Repeat the following entries exactly, excluding pictures.

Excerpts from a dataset
----------------------------------------

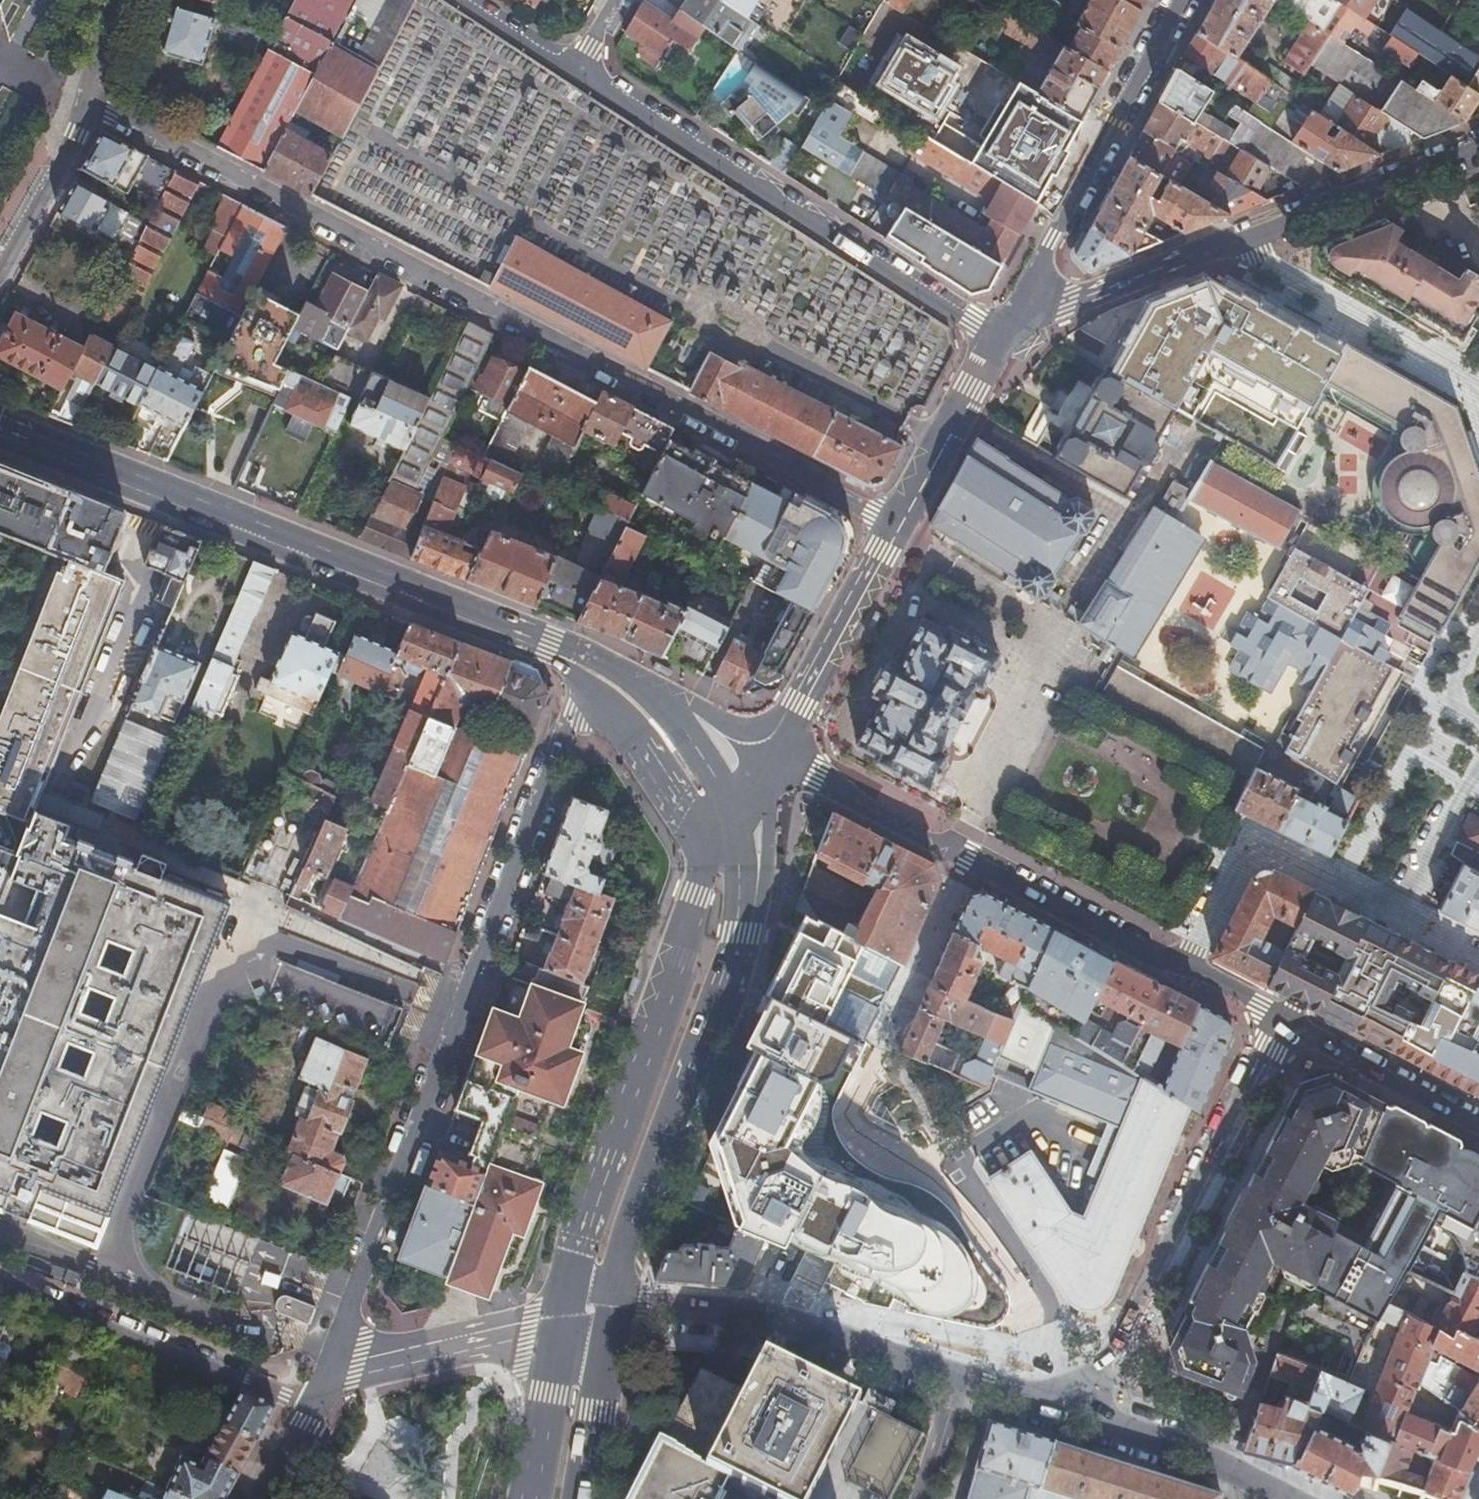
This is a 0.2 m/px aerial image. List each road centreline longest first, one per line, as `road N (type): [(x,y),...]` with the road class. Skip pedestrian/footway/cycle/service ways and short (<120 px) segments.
road 1 (residential): [(84,104),(900,526)]
road 2 (residential): [(326,1375),(570,715),(595,696)]
road 3 (primary): [(561,650),(0,433)]
road 4 (residential): [(779,754),(1278,1025)]
road 5 (primary): [(718,844),(588,1196),(560,1324)]
road 6 (residential): [(577,69),(1001,336)]
road 7 (residential): [(1278,1025),(1084,1415)]
road 8 (primary): [(617,1300),(637,1214),(744,920)]
road 9 (residential): [(617,1300),(790,1331),(957,1377)]
road 10 (residential): [(0,1282),(313,1402)]
road 11 (residential): [(1029,286),(1180,0)]
road 12 (residential): [(1478,959),(1345,892),(1278,1025)]
road 13 (residential): [(1478,391),(1475,381),(1255,254),(1246,236)]
road 14 (residential): [(900,526),(779,754)]
road 15 (residential): [(1478,146),(1246,236)]
road 16 (residential): [(326,1375),(560,1324)]
road 17 (residential): [(1246,236),(1068,301),(1029,286)]
road 18 (residential): [(1478,1131),(1278,1025)]
road 19 (residential): [(1084,1415),(1290,1498)]
road 20 (residential): [(1001,336),(900,526)]
road 21 (primary): [(581,1498),(617,1300)]
road 22 (primary): [(595,696),(718,844)]
road 23 (residential): [(0,272),(76,133),(84,104)]
road 24 (primary): [(560,1324),(527,1498)]
road 25 (residential): [(744,920),(779,754)]
road 26 (primary): [(734,816),(698,741),(651,689)]
road 27 (residential): [(779,754),(651,689)]
road 28 (residential): [(957,1377),(1084,1415)]
road 29 (residential): [(470,0),(577,69)]
road 30 (residential): [(920,1498),(957,1377)]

----------------------------------------

TASK RESULT:
This is a 0.2 m/px aerial image. List each road centreline longest first, one per line, as `road N (type): [(x,y),...]` with the road class. Skip pedestrian/footway/cycle/service ways and short (<120 px) segments.
road 1 (residential): [(84,104),(900,526)]
road 2 (residential): [(326,1375),(570,715),(595,696)]
road 3 (primary): [(561,650),(0,433)]
road 4 (residential): [(779,754),(1278,1025)]
road 5 (primary): [(718,844),(588,1196),(560,1324)]
road 6 (residential): [(577,69),(1001,336)]
road 7 (residential): [(1278,1025),(1084,1415)]
road 8 (primary): [(617,1300),(637,1214),(744,920)]
road 9 (residential): [(617,1300),(790,1331),(957,1377)]
road 10 (residential): [(0,1282),(313,1402)]
road 11 (residential): [(1029,286),(1180,0)]
road 12 (residential): [(1478,959),(1345,892),(1278,1025)]
road 13 (residential): [(1478,391),(1475,381),(1255,254),(1246,236)]
road 14 (residential): [(900,526),(779,754)]
road 15 (residential): [(1478,146),(1246,236)]
road 16 (residential): [(326,1375),(560,1324)]
road 17 (residential): [(1246,236),(1068,301),(1029,286)]
road 18 (residential): [(1478,1131),(1278,1025)]
road 19 (residential): [(1084,1415),(1290,1498)]
road 20 (residential): [(1001,336),(900,526)]
road 21 (primary): [(581,1498),(617,1300)]
road 22 (primary): [(595,696),(718,844)]
road 23 (residential): [(0,272),(76,133),(84,104)]
road 24 (primary): [(560,1324),(527,1498)]
road 25 (residential): [(744,920),(779,754)]
road 26 (primary): [(734,816),(698,741),(651,689)]
road 27 (residential): [(779,754),(651,689)]
road 28 (residential): [(957,1377),(1084,1415)]
road 29 (residential): [(470,0),(577,69)]
road 30 (residential): [(920,1498),(957,1377)]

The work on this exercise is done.